● EXERCISE BRIEF
What's wanted here is the full listing below, repeated exactly, with no images in it.

● RECORDS TO USE
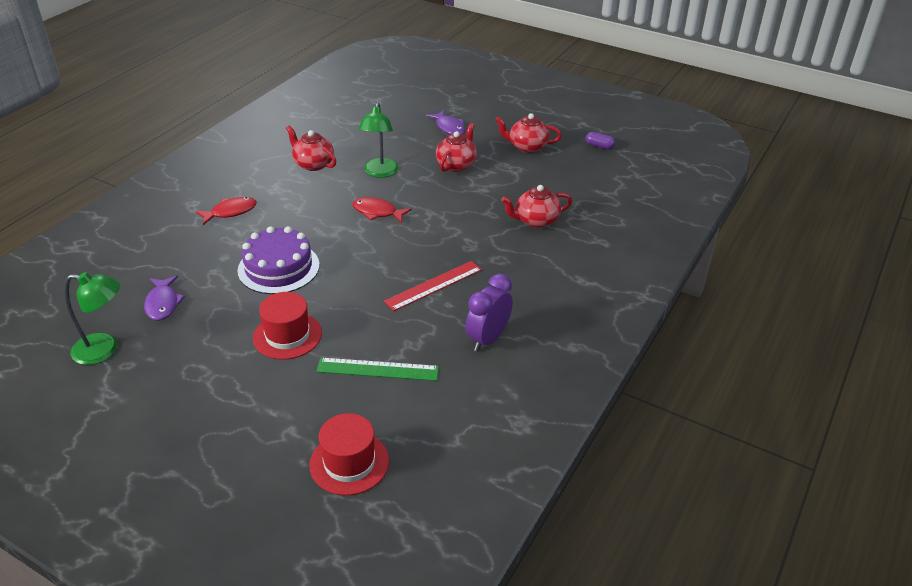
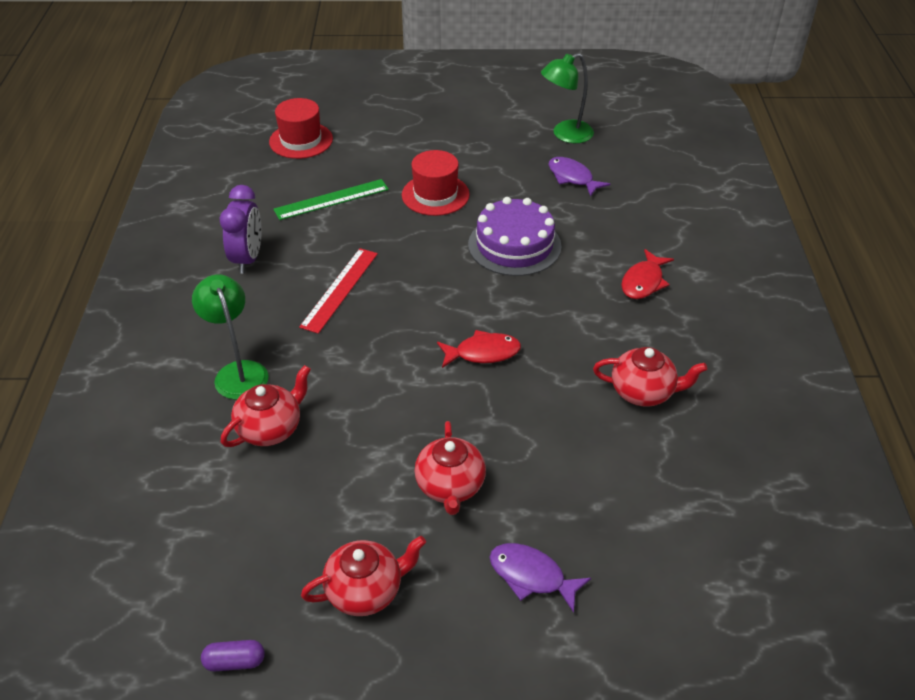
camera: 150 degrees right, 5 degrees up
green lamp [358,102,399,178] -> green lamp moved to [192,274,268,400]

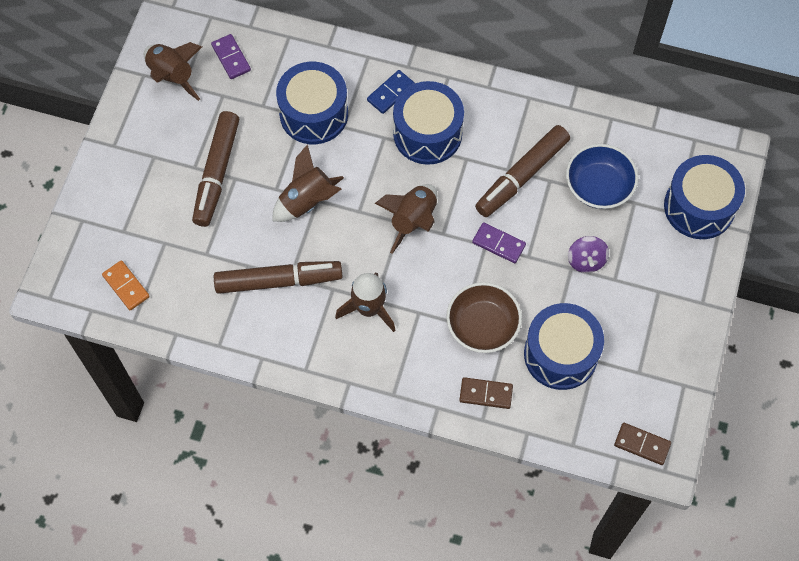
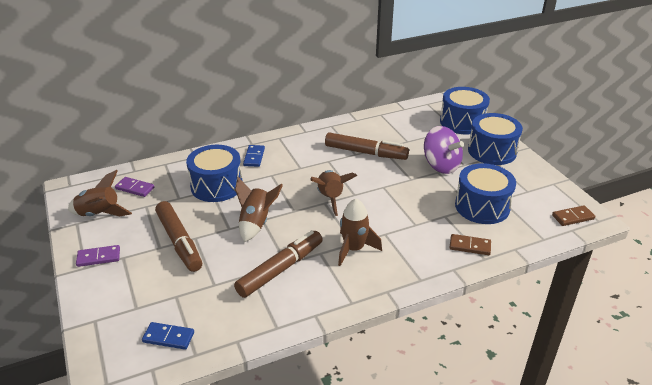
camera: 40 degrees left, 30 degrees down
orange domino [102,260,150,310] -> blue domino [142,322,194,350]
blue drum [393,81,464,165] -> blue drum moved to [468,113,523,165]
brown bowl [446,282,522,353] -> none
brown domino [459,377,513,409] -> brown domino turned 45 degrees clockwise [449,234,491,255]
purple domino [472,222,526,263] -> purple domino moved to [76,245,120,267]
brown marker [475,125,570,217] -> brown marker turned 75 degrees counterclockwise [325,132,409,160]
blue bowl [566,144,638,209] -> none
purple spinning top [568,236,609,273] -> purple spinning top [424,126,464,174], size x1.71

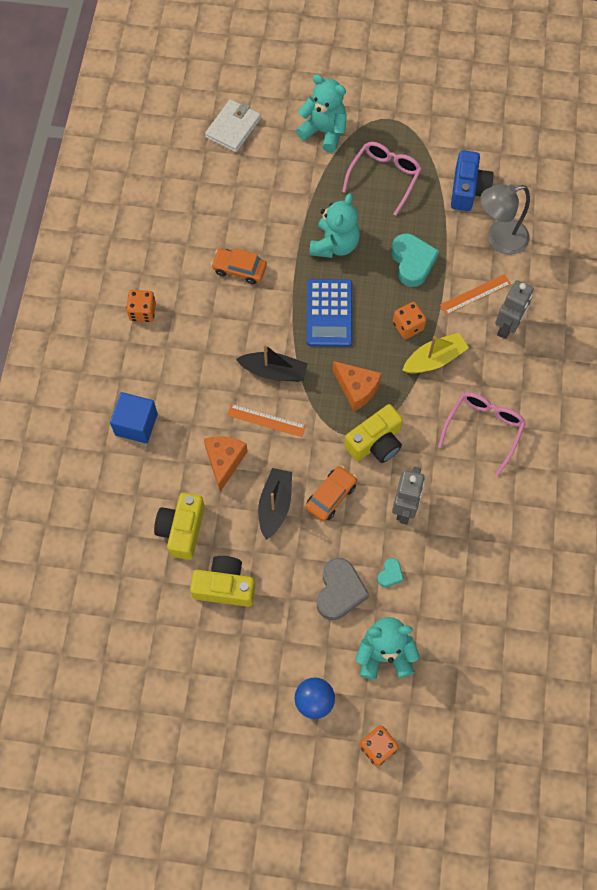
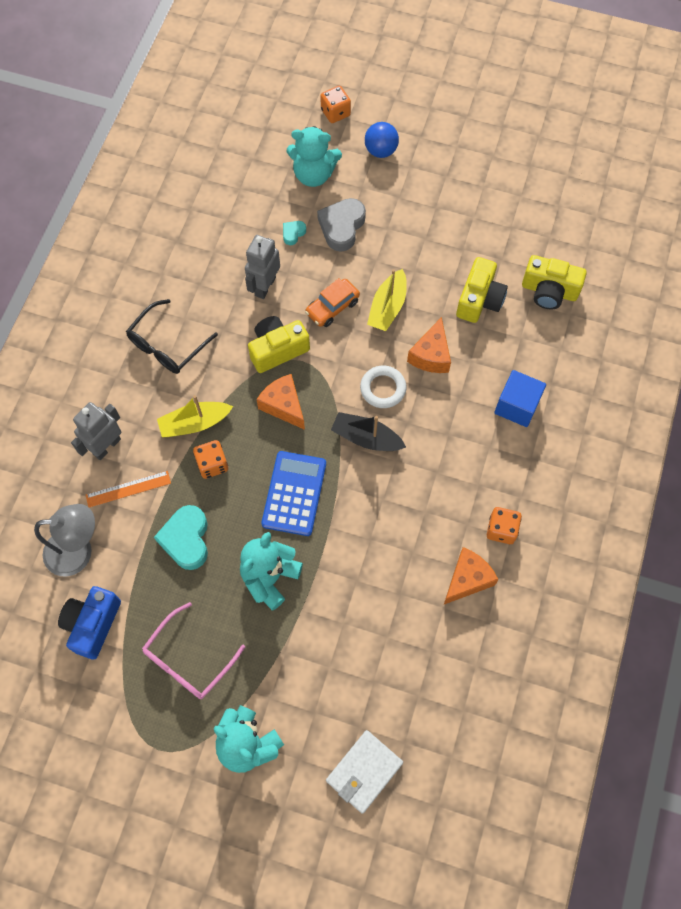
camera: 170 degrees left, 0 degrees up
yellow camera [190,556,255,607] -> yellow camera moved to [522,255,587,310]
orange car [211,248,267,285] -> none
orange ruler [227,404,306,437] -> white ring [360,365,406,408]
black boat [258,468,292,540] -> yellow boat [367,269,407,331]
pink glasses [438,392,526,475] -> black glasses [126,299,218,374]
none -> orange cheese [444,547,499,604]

● ANSWER SECTION
camera: 150 degrees right, 5 degrees up
green lamp [358,102,399,178] -> green lamp moved to [192,274,268,400]

camera: 40 degrees left, 30 degrees down
orange domino [102,260,150,310] -> blue domino [142,322,194,350]
blue drum [393,81,464,165] -> blue drum moved to [468,113,523,165]
brown bowl [446,282,522,353] -> none
brown domino [459,377,513,409] -> brown domino turned 45 degrees clockwise [449,234,491,255]
purple domino [472,222,526,263] -> purple domino moved to [76,245,120,267]
brown marker [475,125,570,217] -> brown marker turned 75 degrees counterclockwise [325,132,409,160]
blue bowl [566,144,638,209] -> none
purple spinning top [568,236,609,273] -> purple spinning top [424,126,464,174], size x1.71

camera: 170 degrees left, 0 degrees up
yellow camera [190,556,255,607] -> yellow camera moved to [522,255,587,310]
orange car [211,248,267,285] -> none
orange ruler [227,404,306,437] -> white ring [360,365,406,408]
black boat [258,468,292,540] -> yellow boat [367,269,407,331]
pink glasses [438,392,526,475] -> black glasses [126,299,218,374]
none -> orange cheese [444,547,499,604]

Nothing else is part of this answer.